• **TASK REQUIREMENTS**
With the pictures removed, write out the full listing below exactly.

_ _ _ _ _ _ _

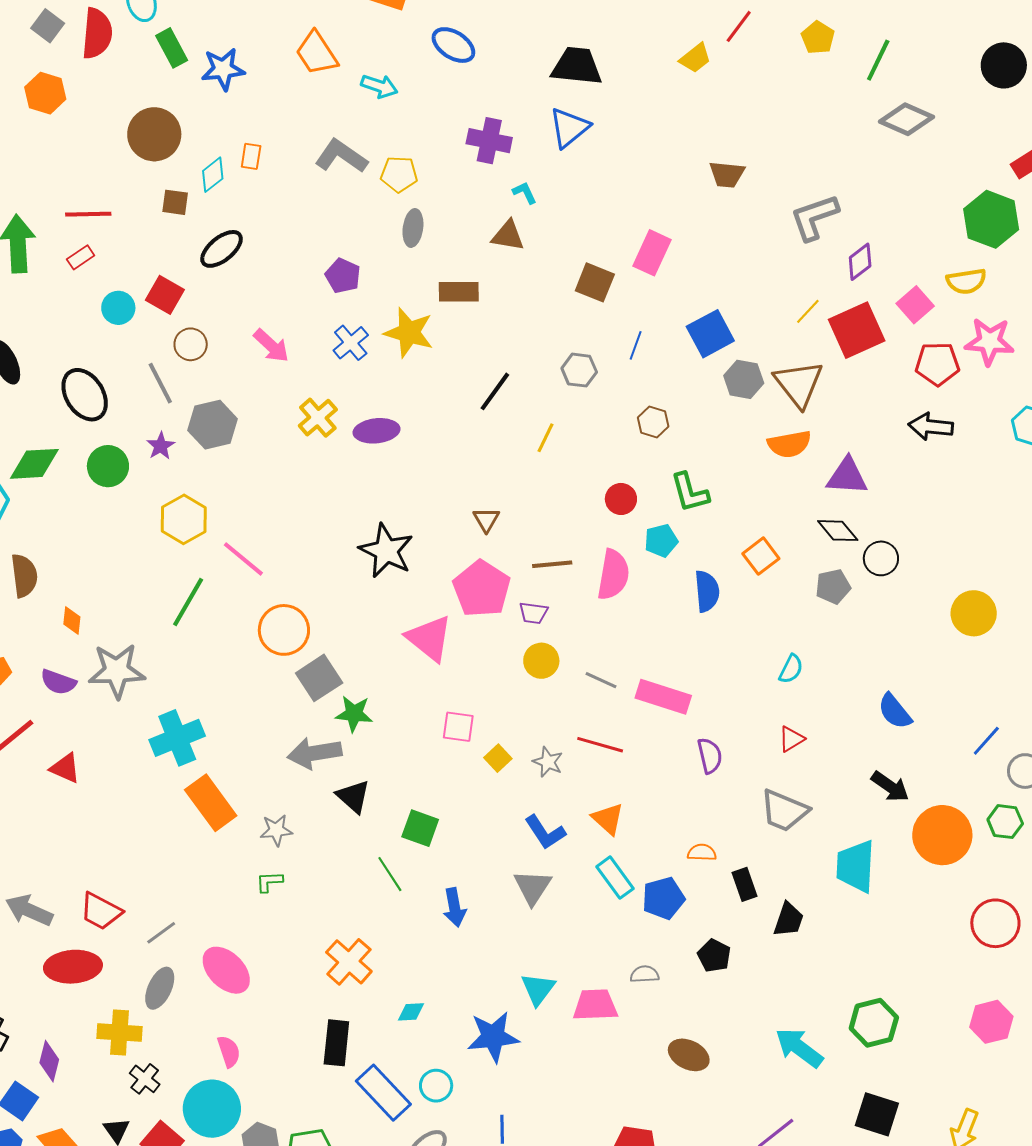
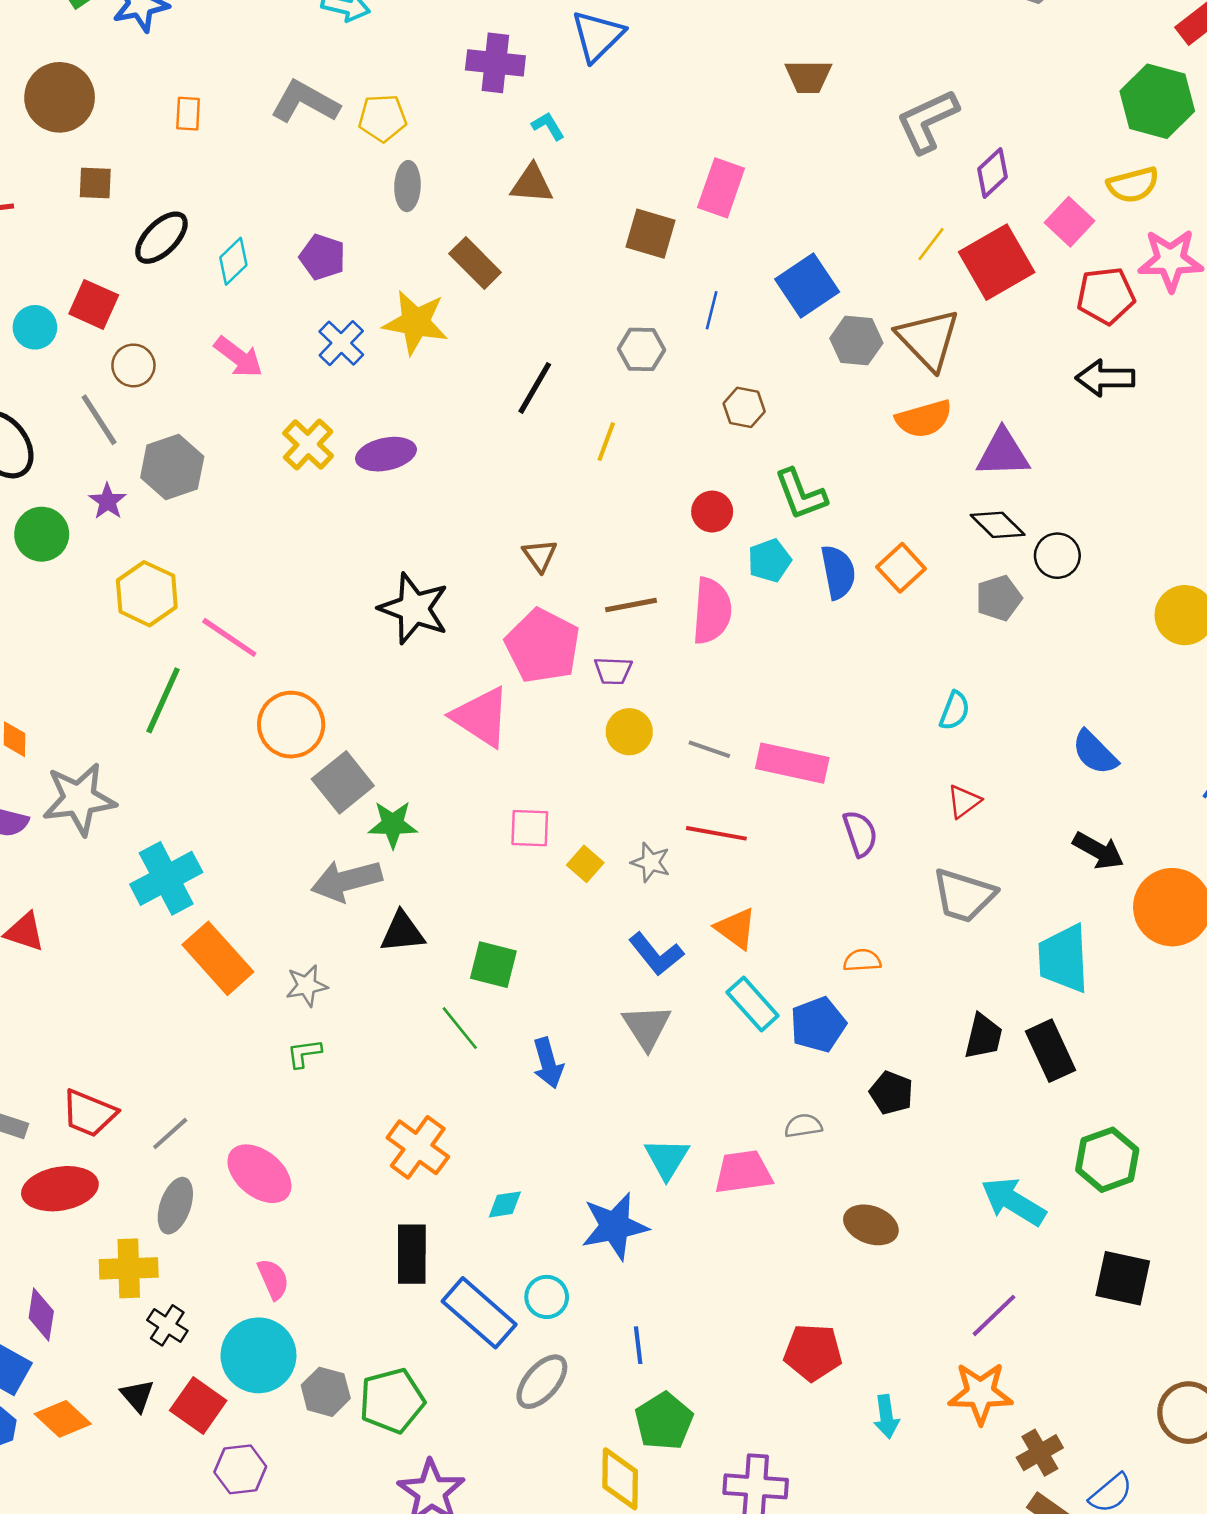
cyan diamond: (213, 175) -> (233, 261), moved
brown rectangle: (459, 292) -> (475, 263), turned 51
blue semicircle: (707, 591) -> (838, 572), moved
black triangle: (353, 797) -> (402, 932), turned -42
black rectangle: (744, 884) -> (1051, 1051), moved, size x1.4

_ _ _ _ _ _ _

• **RESPONSE**
cyan diamond: (213, 175) -> (233, 261), moved
brown rectangle: (459, 292) -> (475, 263), turned 51
blue semicircle: (707, 591) -> (838, 572), moved
black triangle: (353, 797) -> (402, 932), turned -42
black rectangle: (744, 884) -> (1051, 1051), moved, size x1.4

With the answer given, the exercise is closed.